Required action: Could you write out every record below exactly, leaving the pictures out?

---- Input records

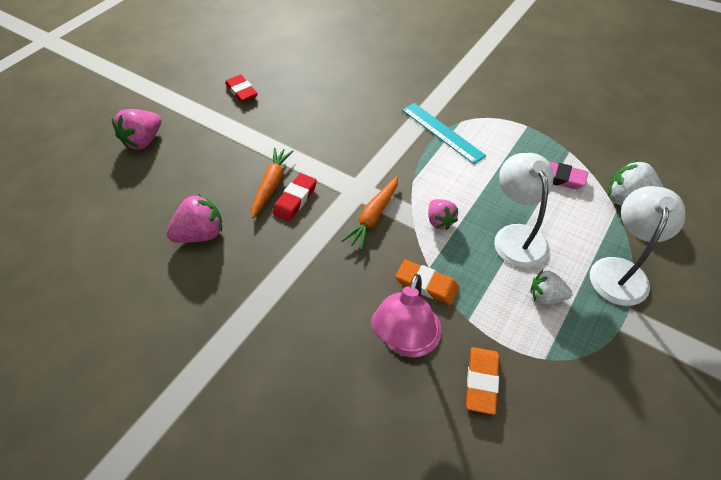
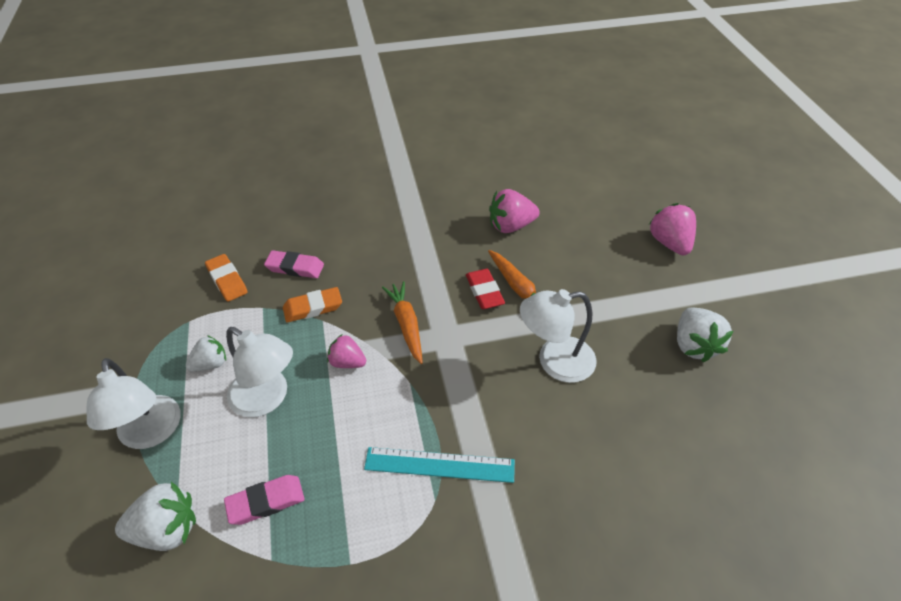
camera: 130 degrees right, 5 degrees down
pink strawberry [166,193,222,243] -> pink strawberry turned 60 degrees clockwise [489,189,539,233]
red eraser [225,75,258,103] -> white strawberry [677,308,733,363]
pink lamp [371,274,442,357] -> pink eraser [264,250,324,278]
none -> white lamp [520,289,597,383]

--------

Solution:
camera: 130 degrees right, 5 degrees down
pink strawberry [166,193,222,243] -> pink strawberry turned 60 degrees clockwise [489,189,539,233]
red eraser [225,75,258,103] -> white strawberry [677,308,733,363]
pink lamp [371,274,442,357] -> pink eraser [264,250,324,278]
none -> white lamp [520,289,597,383]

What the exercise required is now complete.